Exercise data:
○ ○ ○
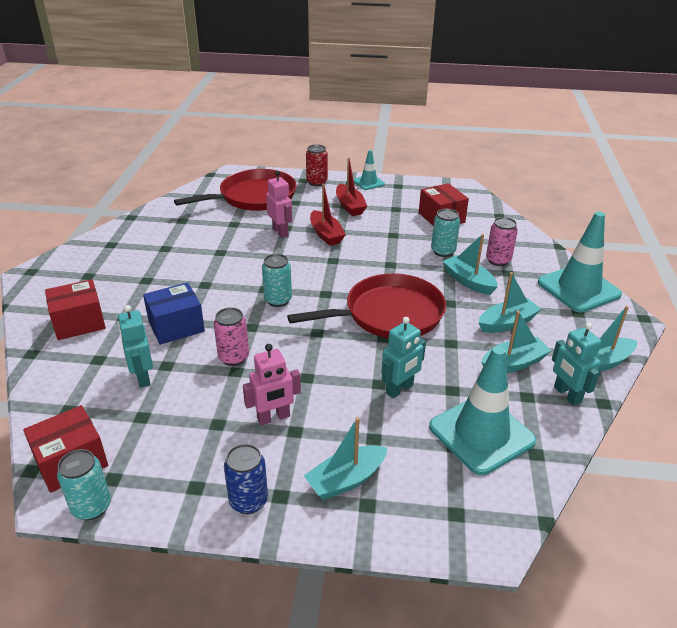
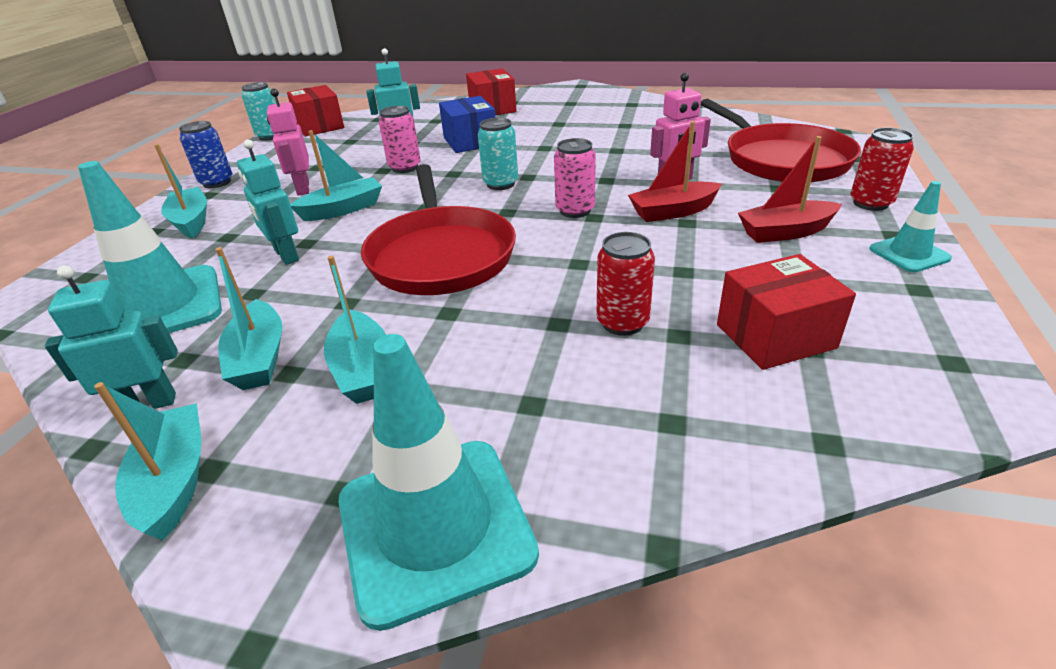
camera: 100 degrees right, 0 degrees up
(443, 251) = (622, 323): turquoise can -> red can
(468, 281) = (509, 342): turquoise boat -> turquoise boat (343, 209)
(498, 260) = (584, 397): pink can -> pink can (575, 210)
○ ○ ○
Your answer should hold exactly the lines from the one containing "(443, 251) = (622, 323): turquoise" to the last line of the data, both included, and no others.

Finished exercise:
(443, 251) = (622, 323): turquoise can -> red can
(468, 281) = (509, 342): turquoise boat -> turquoise boat (343, 209)
(498, 260) = (584, 397): pink can -> pink can (575, 210)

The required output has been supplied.